The lines to repeat run from the one containing "- moved: felt" through the last line of the records below; repeat them exactly and give nothing more.

(The input)

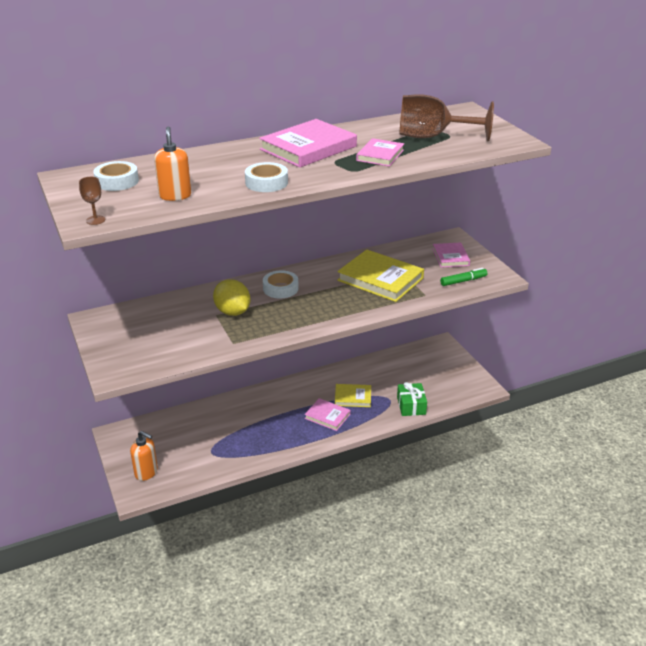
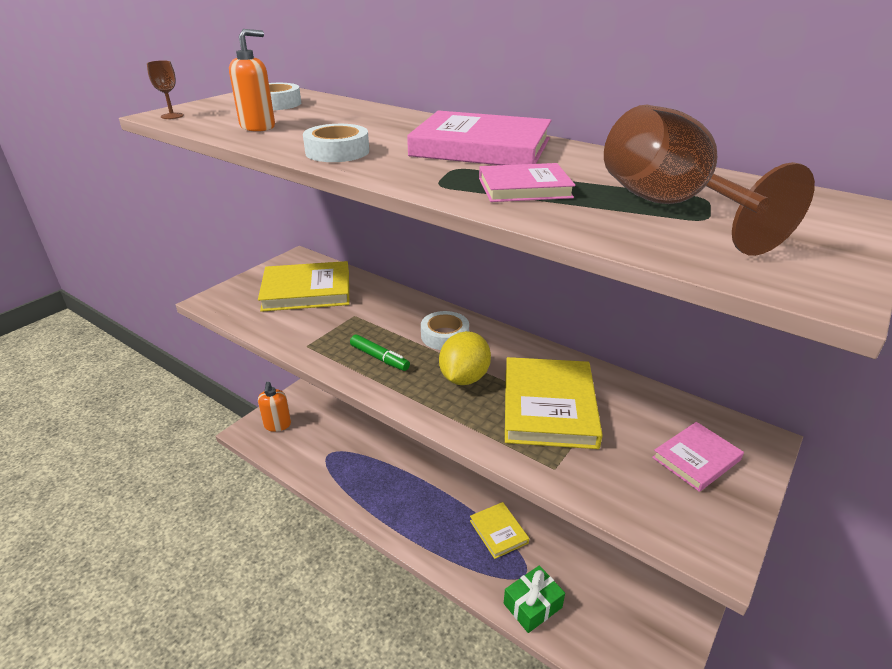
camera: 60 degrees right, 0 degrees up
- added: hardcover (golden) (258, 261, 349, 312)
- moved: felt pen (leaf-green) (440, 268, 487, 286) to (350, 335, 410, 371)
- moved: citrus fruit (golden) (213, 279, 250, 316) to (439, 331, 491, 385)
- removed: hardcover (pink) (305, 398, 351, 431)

(End The input)

Exercise response —
- moved: felt pen (leaf-green) (440, 268, 487, 286) to (350, 335, 410, 371)
- moved: citrus fruit (golden) (213, 279, 250, 316) to (439, 331, 491, 385)
- removed: hardcover (pink) (305, 398, 351, 431)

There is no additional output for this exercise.